> **What the exercise asks**: Could you reproduce, from the records below, everything from the line with "D203: none -> diode (A SIG3, K +5V)" down to the line with "D207: diode (A", keeping both of those lines and changing nothing?

> **Information supplied**:
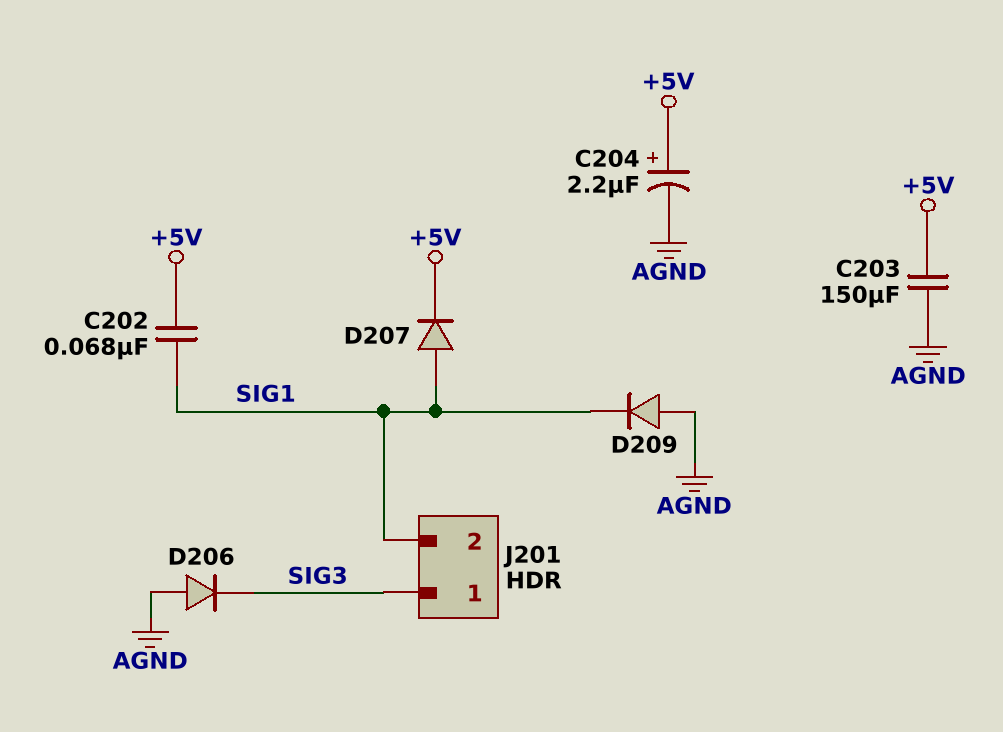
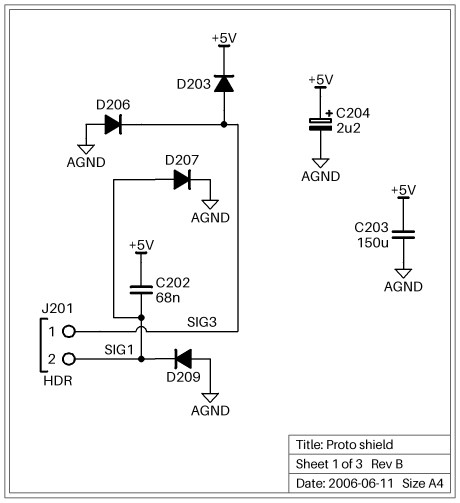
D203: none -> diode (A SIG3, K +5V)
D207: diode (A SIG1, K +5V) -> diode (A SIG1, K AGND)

--

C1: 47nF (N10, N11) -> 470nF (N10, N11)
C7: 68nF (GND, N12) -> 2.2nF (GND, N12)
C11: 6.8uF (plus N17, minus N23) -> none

> **Solved exercise**:
D203: none -> diode (A SIG3, K +5V)
D207: diode (A SIG1, K +5V) -> diode (A SIG1, K AGND)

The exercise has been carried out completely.